§ **Problem details**: Return a copy of every line in the data below that contains "GLASS".

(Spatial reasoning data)

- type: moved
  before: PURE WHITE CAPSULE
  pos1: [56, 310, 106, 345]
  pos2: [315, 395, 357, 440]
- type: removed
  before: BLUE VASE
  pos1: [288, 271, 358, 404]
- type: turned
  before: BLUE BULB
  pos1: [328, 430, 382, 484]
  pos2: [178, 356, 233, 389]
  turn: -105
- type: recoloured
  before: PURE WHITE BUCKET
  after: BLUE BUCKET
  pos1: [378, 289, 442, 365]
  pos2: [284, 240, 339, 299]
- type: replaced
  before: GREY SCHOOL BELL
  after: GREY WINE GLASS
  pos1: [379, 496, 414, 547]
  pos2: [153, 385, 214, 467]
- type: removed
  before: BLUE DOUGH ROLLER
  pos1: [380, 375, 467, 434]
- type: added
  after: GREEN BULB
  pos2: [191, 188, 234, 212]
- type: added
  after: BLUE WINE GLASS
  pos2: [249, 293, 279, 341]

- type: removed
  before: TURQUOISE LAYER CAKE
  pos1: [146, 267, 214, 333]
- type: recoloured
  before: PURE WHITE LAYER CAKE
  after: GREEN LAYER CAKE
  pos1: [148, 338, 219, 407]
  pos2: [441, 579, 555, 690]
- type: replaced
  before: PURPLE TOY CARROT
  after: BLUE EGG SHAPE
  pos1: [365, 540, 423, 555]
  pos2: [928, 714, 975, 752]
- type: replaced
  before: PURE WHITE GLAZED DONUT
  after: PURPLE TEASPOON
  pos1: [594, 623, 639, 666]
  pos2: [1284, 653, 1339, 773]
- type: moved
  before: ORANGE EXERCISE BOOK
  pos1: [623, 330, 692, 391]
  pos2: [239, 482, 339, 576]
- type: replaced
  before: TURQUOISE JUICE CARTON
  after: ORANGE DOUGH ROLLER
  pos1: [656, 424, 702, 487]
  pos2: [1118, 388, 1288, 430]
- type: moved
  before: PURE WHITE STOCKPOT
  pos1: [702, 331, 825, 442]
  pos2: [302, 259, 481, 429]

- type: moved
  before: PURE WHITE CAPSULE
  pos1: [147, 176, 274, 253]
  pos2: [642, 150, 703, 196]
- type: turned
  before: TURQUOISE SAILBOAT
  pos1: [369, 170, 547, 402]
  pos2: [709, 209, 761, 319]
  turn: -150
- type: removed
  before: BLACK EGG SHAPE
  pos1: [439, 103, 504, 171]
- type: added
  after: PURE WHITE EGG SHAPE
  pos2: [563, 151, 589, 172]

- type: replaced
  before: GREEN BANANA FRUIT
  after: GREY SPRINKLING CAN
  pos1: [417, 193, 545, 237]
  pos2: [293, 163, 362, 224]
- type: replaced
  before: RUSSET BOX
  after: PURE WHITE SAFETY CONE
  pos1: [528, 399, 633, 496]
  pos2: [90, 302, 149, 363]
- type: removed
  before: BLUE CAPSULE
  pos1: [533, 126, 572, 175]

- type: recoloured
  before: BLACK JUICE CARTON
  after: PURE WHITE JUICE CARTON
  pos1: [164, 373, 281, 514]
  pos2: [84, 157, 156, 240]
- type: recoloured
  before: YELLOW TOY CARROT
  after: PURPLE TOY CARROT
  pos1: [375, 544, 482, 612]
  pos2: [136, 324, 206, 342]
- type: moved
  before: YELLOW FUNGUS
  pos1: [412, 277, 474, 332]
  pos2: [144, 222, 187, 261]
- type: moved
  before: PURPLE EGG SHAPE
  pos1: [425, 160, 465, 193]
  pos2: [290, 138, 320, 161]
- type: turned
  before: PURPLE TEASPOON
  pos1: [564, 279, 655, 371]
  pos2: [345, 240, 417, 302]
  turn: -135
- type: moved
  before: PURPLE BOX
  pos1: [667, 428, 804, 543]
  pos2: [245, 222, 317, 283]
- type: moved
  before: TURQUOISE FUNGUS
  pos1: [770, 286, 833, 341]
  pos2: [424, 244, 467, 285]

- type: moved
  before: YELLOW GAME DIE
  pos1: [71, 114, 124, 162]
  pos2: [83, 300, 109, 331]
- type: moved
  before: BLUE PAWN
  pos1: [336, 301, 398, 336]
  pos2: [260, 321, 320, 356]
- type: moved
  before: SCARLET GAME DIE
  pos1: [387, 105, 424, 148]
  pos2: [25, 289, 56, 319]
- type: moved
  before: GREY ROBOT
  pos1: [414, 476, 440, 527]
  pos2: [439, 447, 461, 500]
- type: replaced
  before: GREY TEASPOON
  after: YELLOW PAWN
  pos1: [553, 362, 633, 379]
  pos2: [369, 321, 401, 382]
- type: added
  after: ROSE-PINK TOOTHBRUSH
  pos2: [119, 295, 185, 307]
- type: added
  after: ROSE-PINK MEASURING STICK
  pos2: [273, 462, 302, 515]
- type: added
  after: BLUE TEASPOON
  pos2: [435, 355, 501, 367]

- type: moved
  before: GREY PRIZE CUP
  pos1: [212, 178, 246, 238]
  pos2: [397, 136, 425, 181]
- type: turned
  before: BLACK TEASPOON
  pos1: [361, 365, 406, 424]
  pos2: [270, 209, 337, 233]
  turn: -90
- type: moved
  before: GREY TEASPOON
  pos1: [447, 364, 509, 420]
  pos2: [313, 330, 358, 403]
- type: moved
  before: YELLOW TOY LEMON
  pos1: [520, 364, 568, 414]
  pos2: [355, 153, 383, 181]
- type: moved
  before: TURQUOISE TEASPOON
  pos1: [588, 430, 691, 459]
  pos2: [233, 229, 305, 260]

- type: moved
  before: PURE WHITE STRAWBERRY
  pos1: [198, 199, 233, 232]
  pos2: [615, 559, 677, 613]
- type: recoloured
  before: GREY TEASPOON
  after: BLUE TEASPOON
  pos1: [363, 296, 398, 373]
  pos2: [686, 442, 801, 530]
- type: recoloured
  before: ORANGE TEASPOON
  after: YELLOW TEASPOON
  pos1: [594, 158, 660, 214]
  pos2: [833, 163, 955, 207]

§ **Solution**:
  after: GREY WINE GLASS
  after: BLUE WINE GLASS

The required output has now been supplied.